◆ **Task brief**:
Leaving out the pictures, transcribe all of the records faithfully.
╭─ Entries shown
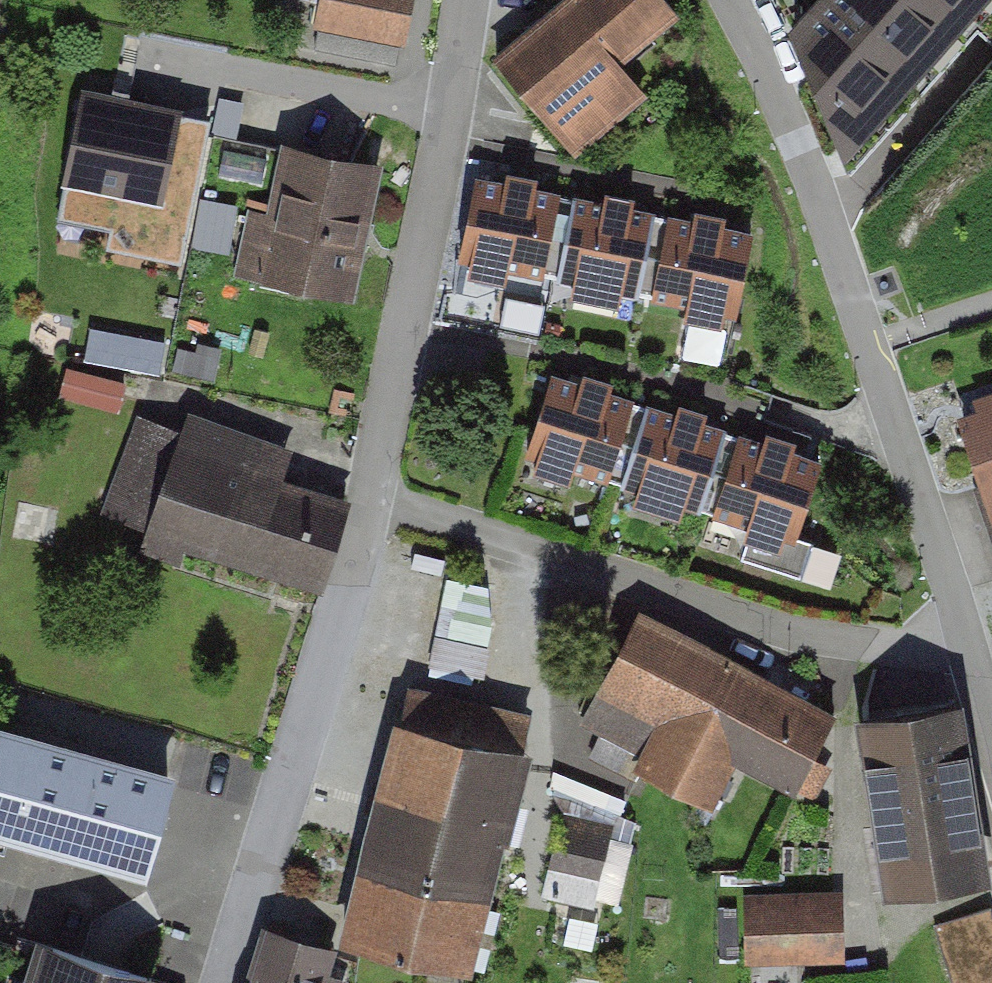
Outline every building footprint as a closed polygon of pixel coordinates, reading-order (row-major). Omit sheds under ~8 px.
[(318,36),(406,53),(416,0),(325,0),(318,36)] [(490,52),(542,119),(680,12),(671,0),(557,0),(490,52)] [(787,35),(887,122),(991,3),(991,0),(818,0),(787,35)] [(184,98),(81,80),(61,194),(164,212),(184,98)] [(348,311),(379,158),(284,139),(254,292),(348,311)] [(557,200),(467,185),(452,273),(542,288),(557,200)] [(658,218),(569,198),(550,286),(639,305),(658,218)] [(760,236),(671,217),(652,305),(742,324),(760,236)] [(635,405),(548,378),(521,463),(608,490),(635,405)] [(347,457),(193,404),(147,538),(301,591),(347,457)] [(124,482),(160,495),(168,472),(164,470),(184,416),(152,405),(124,482)] [(736,436),(649,408),(622,494),(709,521),(736,436)] [(955,420),(990,528),(991,527),(991,408),(955,420)] [(826,462),(739,435),(712,521),(799,548),(826,462)] [(835,710),(646,611),(586,727),(775,826),(835,710)] [(397,715),(369,824),(508,859),(536,750),(397,715)] [(1,720),(0,721),(0,835),(63,852),(93,745),(1,720)] [(973,721),(864,737),(885,881),(991,865),(991,853),(973,721)] [(185,770),(93,745),(63,852),(155,878),(185,770)] [(569,785),(550,887),(622,900),(640,798),(569,785)] [(369,824),(341,933),(480,968),(508,859),(369,824)] [(853,886),(741,886),(741,975),(854,974),(853,886)] [(959,982),(991,982),(991,902),(940,917),(959,982)] [(267,933),(251,982),(328,982),(337,955),(267,933)] [(163,967),(36,934),(23,982),(158,982),(163,967)]
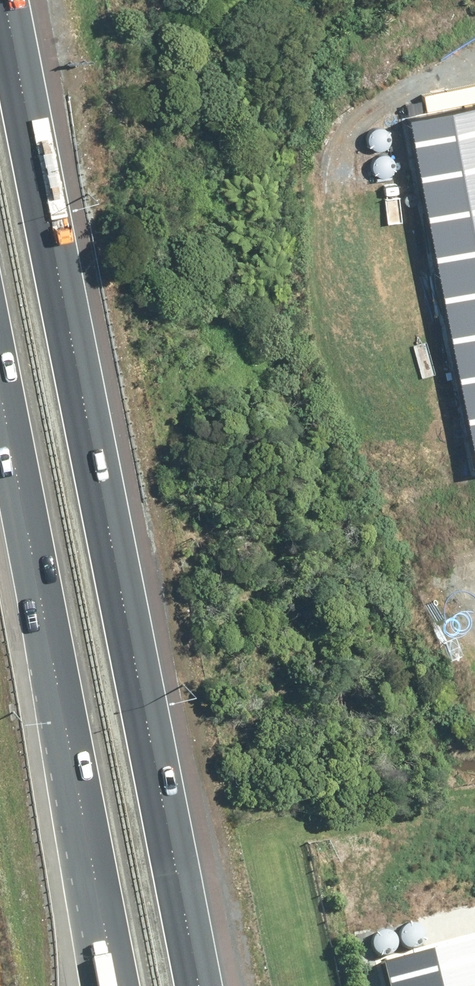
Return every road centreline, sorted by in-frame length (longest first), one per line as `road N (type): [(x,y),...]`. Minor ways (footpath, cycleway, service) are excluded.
road 1 (motorway): [(5,0),(197,985)]
road 2 (motorway): [(117,985),(0,380)]

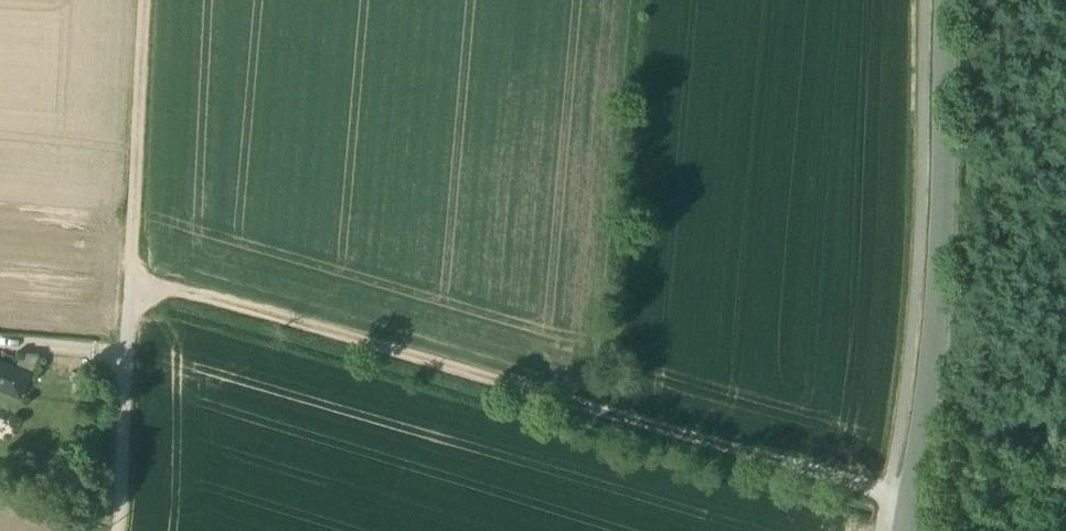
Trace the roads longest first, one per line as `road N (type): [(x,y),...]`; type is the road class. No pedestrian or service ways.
road 1 (track): [(131,276),(905,500)]
road 2 (unclassified): [(944,0),(936,251),(900,530)]
road 3 (unclassified): [(136,200),(119,530)]
road 4 (track): [(136,200),(146,0)]

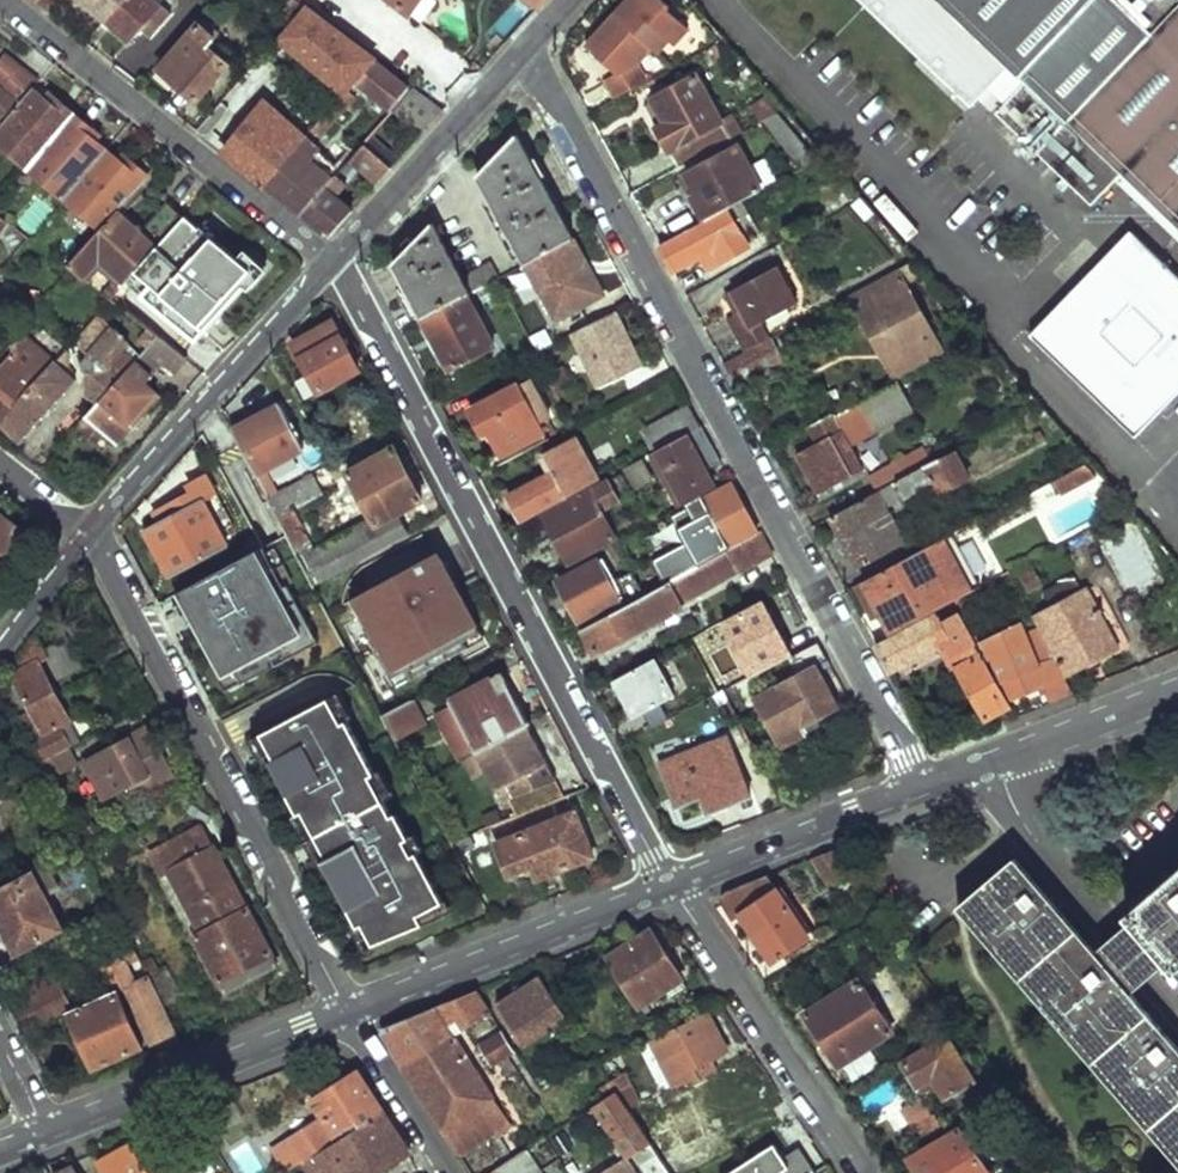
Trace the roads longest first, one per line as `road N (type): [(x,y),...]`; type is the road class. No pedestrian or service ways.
road 1 (residential): [(923,787),(529,44)]
road 2 (residential): [(670,885),(337,259)]
road 3 (residential): [(347,1010),(88,535)]
road 4 (residential): [(11,0),(337,259)]
road 5 (residential): [(88,535),(337,259)]
road 6 (residential): [(866,1172),(670,885)]
road 7 (residential): [(347,1010),(670,885)]
road 8 (residential): [(44,1131),(347,1010)]
road 9 (residential): [(997,762),(1037,843),(1177,1004)]
road 10 (residential): [(337,259),(529,44)]
road 11 (residential): [(670,885),(923,787)]
road 12 (residential): [(997,762),(1177,691)]
road 13 (residential): [(450,1172),(347,1010)]
road 14 (residential): [(0,656),(88,535)]

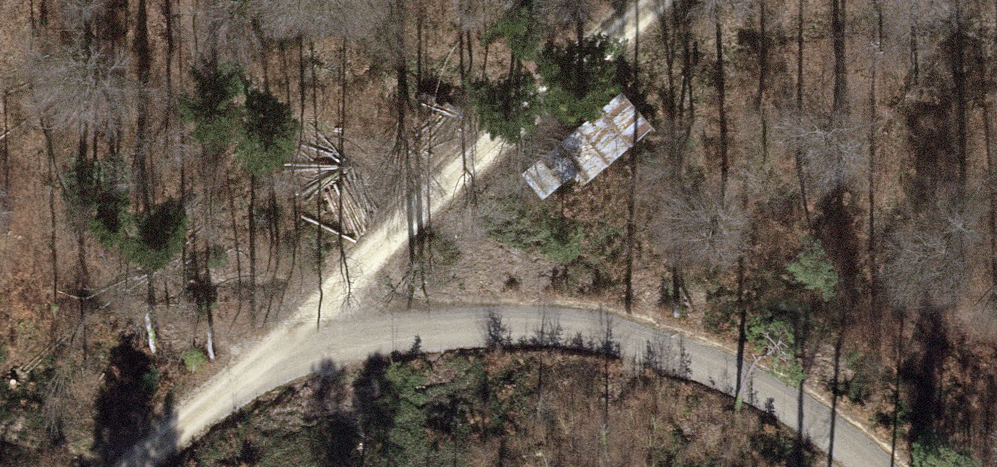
╰─
◆ **Reply to the task**:
Outline every building footprint as a closed polygon of pixel coordinates, reading-order (row-major). Omit sheds under ~8 px.
[(318,36),(406,53),(416,0),(325,0),(318,36)] [(490,52),(542,119),(680,12),(671,0),(557,0),(490,52)] [(787,35),(887,122),(991,3),(991,0),(818,0),(787,35)] [(184,98),(81,80),(61,194),(164,212),(184,98)] [(348,311),(379,158),(284,139),(254,292),(348,311)] [(557,200),(467,185),(452,273),(542,288),(557,200)] [(658,218),(569,198),(550,286),(639,305),(658,218)] [(760,236),(671,217),(652,305),(742,324),(760,236)] [(635,405),(548,378),(521,463),(608,490),(635,405)] [(347,457),(193,404),(147,538),(301,591),(347,457)] [(124,482),(160,495),(168,472),(164,470),(184,416),(152,405),(124,482)] [(736,436),(649,408),(622,494),(709,521),(736,436)] [(955,420),(990,528),(991,527),(991,408),(955,420)] [(826,462),(739,435),(712,521),(799,548),(826,462)] [(835,710),(646,611),(586,727),(775,826),(835,710)] [(397,715),(369,824),(508,859),(536,750),(397,715)] [(1,720),(0,721),(0,835),(63,852),(93,745),(1,720)] [(973,721),(864,737),(885,881),(991,865),(991,853),(973,721)] [(185,770),(93,745),(63,852),(155,878),(185,770)] [(569,785),(550,887),(622,900),(640,798),(569,785)] [(369,824),(341,933),(480,968),(508,859),(369,824)] [(853,886),(741,886),(741,975),(854,974),(853,886)] [(959,982),(991,982),(991,902),(940,917),(959,982)] [(267,933),(251,982),(328,982),(337,955),(267,933)] [(163,967),(36,934),(23,982),(158,982),(163,967)]
Return every road centreline, sorted by in-frame length (longest first), one per line as `road N (type): [(x,y),...]`. Minor ways (footpath, cycleway, service) are excluded.
road 1 (motorway): [(5,0),(197,985)]
road 2 (motorway): [(117,985),(0,380)]

Trace the roads longest first, one per line as `road N (type): [(x,y),...]`; type is the road class. No pedestrian or service ways.
road 1 (track): [(131,276),(905,500)]
road 2 (unclassified): [(944,0),(936,251),(900,530)]
road 3 (unclassified): [(136,200),(119,530)]
road 4 (track): [(136,200),(146,0)]

Trace the roads longest first, one per line as `road N (type): [(x,y),...]`; type is the road class. No pedestrian or service ways.
road 1 (residential): [(923,787),(529,44)]
road 2 (residential): [(670,885),(337,259)]
road 3 (residential): [(347,1010),(88,535)]
road 4 (residential): [(11,0),(337,259)]
road 5 (residential): [(88,535),(337,259)]
road 6 (residential): [(866,1172),(670,885)]
road 7 (residential): [(347,1010),(670,885)]
road 8 (residential): [(44,1131),(347,1010)]
road 9 (residential): [(997,762),(1037,843),(1177,1004)]
road 10 (residential): [(337,259),(529,44)]
road 11 (residential): [(670,885),(923,787)]
road 12 (residential): [(997,762),(1177,691)]
road 13 (residential): [(450,1172),(347,1010)]
road 14 (residential): [(0,656),(88,535)]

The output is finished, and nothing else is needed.